**SUPPLIED MATERIAL:**
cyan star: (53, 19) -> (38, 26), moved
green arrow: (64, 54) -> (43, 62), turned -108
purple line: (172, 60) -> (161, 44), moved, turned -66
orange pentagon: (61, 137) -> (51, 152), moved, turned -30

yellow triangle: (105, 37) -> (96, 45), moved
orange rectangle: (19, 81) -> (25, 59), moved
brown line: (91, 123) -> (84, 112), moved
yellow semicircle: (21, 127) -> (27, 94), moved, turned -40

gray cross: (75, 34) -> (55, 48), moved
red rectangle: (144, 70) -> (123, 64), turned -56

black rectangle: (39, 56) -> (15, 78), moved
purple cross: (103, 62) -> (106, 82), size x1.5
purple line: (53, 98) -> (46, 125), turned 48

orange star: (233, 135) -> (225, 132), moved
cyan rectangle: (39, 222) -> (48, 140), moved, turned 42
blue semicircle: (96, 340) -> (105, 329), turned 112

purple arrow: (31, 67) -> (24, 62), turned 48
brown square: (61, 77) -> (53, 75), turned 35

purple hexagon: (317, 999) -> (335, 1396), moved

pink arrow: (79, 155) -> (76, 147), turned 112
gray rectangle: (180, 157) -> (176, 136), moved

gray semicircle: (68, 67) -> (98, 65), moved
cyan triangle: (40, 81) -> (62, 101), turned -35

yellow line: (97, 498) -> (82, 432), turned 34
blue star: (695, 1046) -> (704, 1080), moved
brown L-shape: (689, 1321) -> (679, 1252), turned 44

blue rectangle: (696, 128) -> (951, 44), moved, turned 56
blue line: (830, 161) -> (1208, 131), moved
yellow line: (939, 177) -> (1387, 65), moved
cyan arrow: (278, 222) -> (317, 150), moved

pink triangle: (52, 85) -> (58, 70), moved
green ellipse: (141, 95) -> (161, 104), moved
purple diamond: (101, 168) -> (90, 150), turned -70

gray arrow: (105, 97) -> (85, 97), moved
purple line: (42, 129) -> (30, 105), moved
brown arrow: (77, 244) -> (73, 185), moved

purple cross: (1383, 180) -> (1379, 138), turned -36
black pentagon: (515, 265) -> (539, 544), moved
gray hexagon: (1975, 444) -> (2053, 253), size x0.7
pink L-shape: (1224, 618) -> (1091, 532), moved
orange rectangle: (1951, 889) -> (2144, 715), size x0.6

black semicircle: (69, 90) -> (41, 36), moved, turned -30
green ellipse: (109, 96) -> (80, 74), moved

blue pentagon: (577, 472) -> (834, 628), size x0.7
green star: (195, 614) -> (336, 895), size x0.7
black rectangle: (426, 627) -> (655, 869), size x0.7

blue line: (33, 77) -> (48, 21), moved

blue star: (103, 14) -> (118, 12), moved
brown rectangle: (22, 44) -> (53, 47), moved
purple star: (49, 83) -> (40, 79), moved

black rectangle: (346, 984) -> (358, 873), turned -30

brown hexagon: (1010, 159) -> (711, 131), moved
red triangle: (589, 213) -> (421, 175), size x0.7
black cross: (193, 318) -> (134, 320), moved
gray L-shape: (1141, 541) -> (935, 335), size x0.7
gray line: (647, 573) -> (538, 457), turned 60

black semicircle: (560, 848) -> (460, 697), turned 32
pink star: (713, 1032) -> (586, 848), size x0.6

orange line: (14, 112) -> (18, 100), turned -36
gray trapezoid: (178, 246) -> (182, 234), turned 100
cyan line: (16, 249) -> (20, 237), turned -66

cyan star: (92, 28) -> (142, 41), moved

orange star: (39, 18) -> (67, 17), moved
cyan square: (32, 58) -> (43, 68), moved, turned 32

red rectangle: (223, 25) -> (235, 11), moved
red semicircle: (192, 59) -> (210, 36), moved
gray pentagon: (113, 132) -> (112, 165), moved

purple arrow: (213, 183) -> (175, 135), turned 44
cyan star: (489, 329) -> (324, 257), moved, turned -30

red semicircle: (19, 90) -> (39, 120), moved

**HOW TO COMPLETE THIS TASK:**
Reproduce, word for word and in full, only the lines above that start at the line with "yellow semicircle: (21, 127)" and run through the line with "purple line: (53, 98) -> (46, 125), turned 48", both ends included.

**EXERCISE OUTPUT:**
yellow semicircle: (21, 127) -> (27, 94), moved, turned -40

gray cross: (75, 34) -> (55, 48), moved
red rectangle: (144, 70) -> (123, 64), turned -56

black rectangle: (39, 56) -> (15, 78), moved
purple cross: (103, 62) -> (106, 82), size x1.5
purple line: (53, 98) -> (46, 125), turned 48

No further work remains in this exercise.